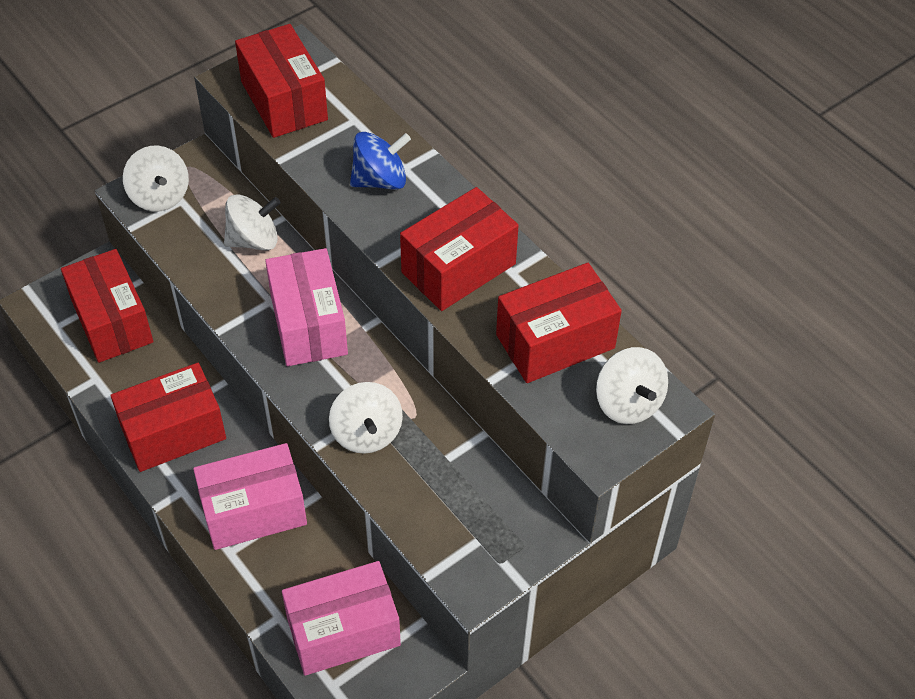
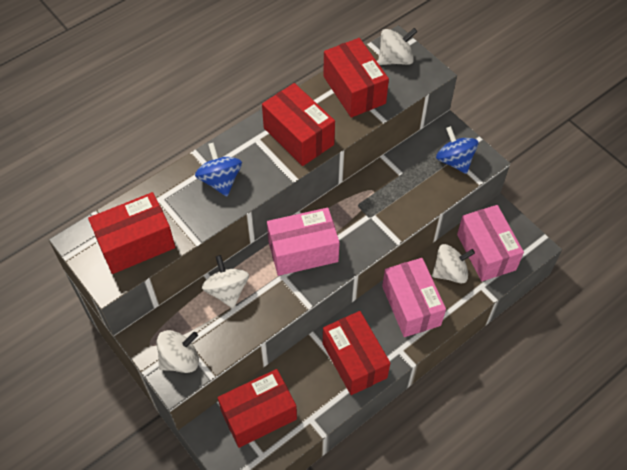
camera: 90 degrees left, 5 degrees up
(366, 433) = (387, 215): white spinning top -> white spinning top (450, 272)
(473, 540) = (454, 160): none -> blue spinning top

============

WHAT IS EXPECTED:
Nothing but the text of the listing should be set down, exactly, with the pictures left behind.

ANSWER BOX:
camera: 90 degrees left, 5 degrees up
(366, 433) = (387, 215): white spinning top -> white spinning top (450, 272)
(473, 540) = (454, 160): none -> blue spinning top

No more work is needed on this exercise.